Work order:
The answer should be each line from the entries below that has the word "degrees" in it.
───── Exercise input ─────
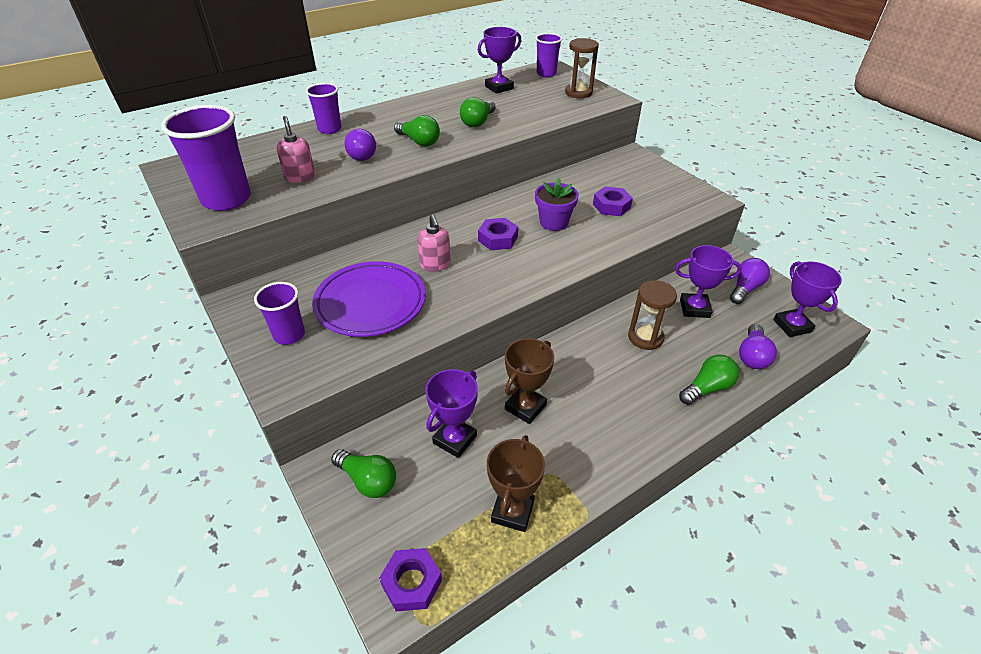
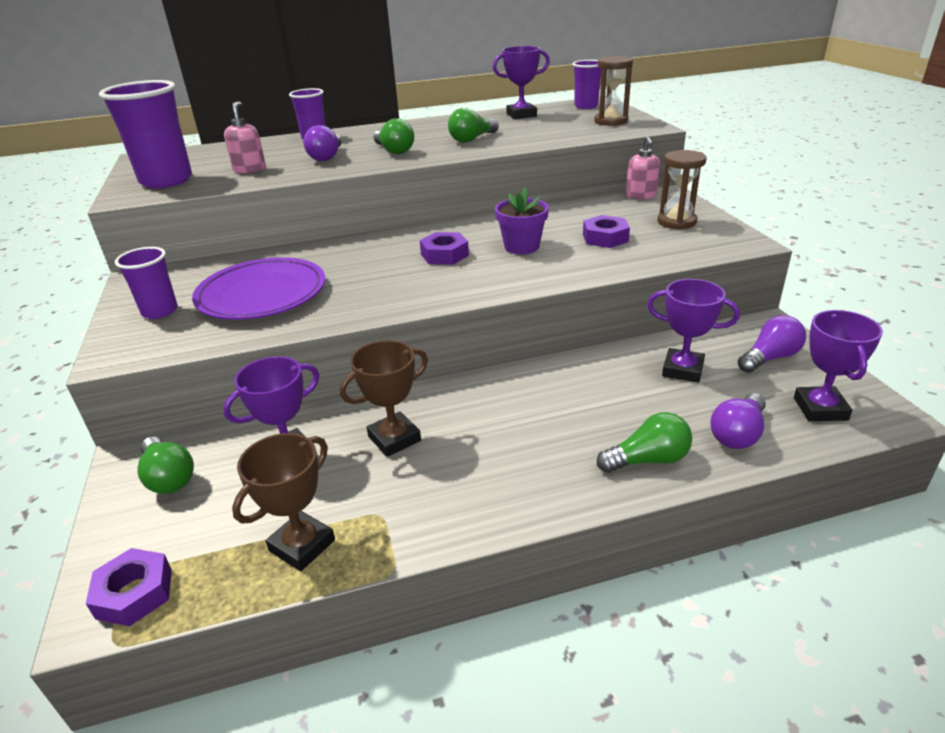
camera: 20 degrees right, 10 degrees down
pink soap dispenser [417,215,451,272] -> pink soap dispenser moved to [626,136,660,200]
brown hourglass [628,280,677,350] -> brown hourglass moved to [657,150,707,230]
─────
───── Exercise input ─────
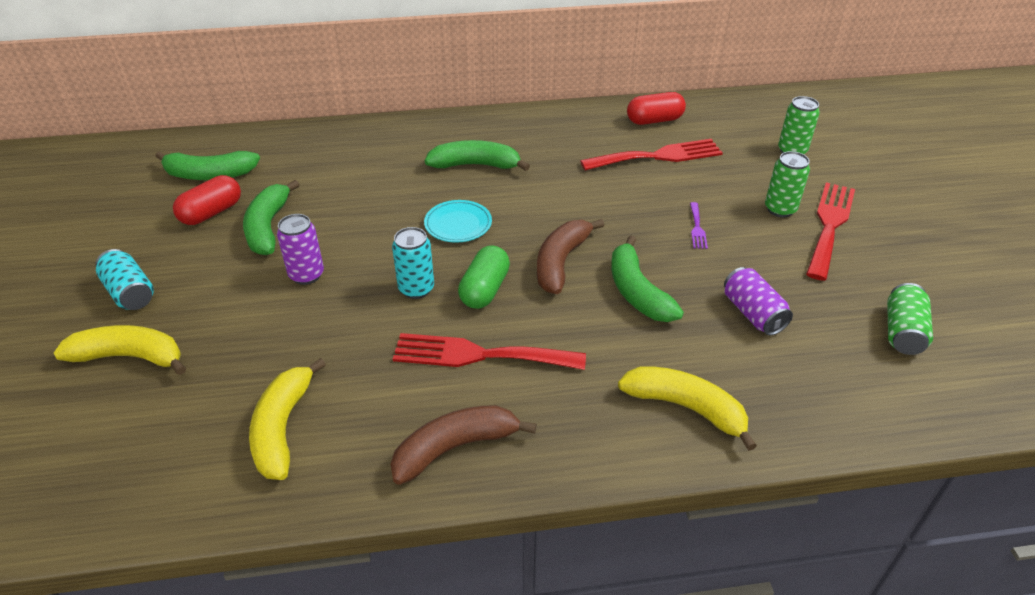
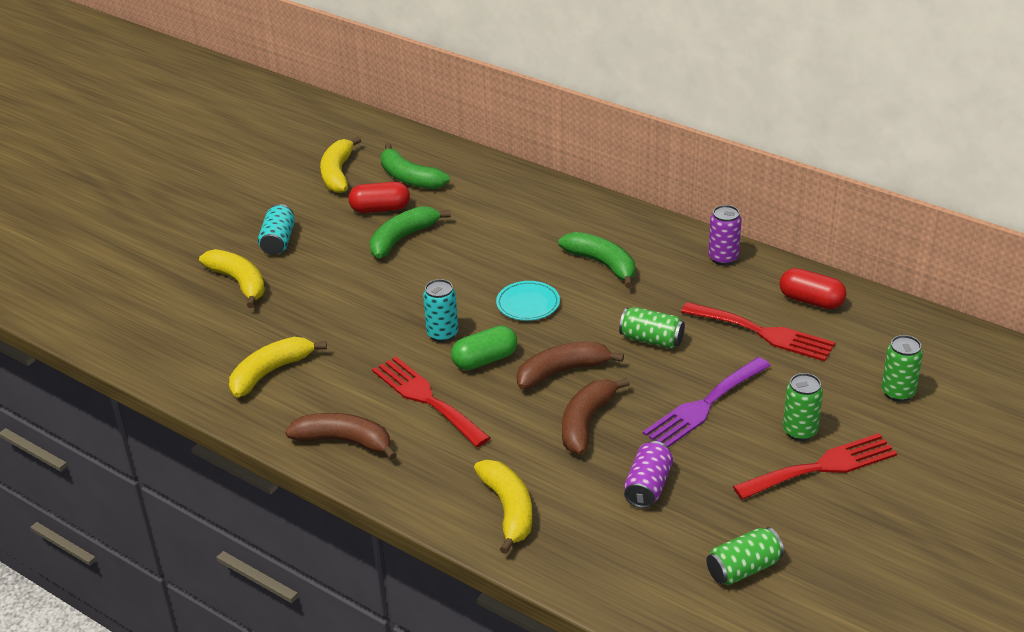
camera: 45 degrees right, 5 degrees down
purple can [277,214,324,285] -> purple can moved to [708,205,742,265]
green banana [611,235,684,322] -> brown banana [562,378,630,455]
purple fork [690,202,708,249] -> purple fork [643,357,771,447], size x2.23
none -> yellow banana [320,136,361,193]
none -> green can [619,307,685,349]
─────
───── Exercise input ─────
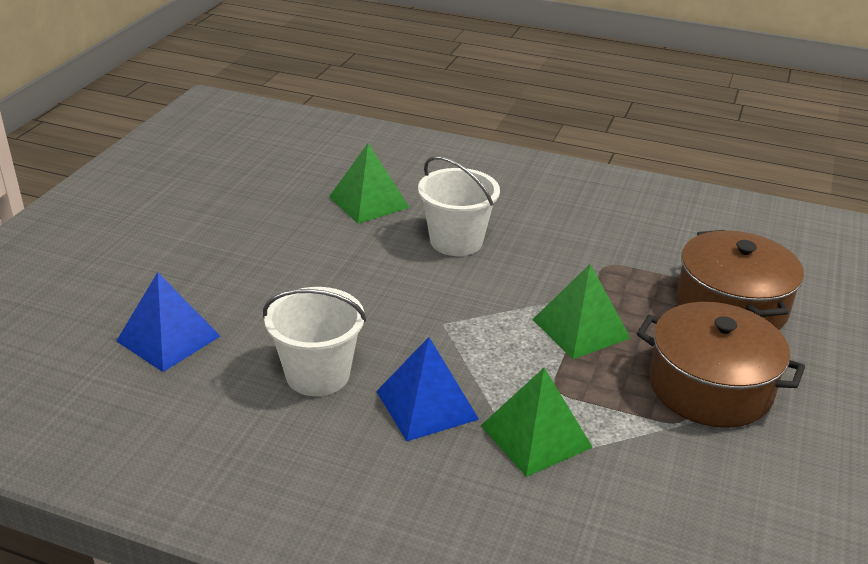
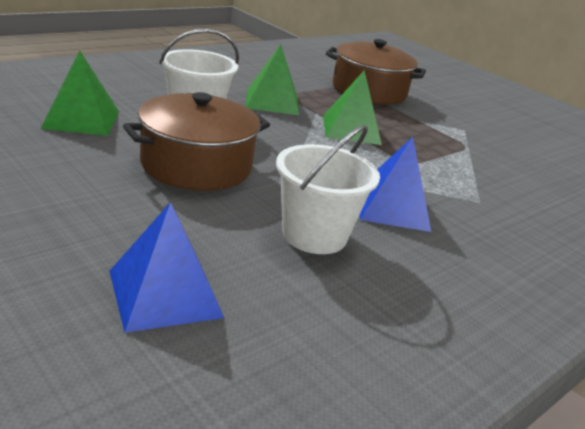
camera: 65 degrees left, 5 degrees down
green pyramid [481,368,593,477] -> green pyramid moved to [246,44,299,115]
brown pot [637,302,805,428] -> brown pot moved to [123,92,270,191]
─────
Response:
camera: 20 degrees right, 10 degrees down
camera: 45 degrees right, 5 degrees down
camera: 65 degrees left, 5 degrees down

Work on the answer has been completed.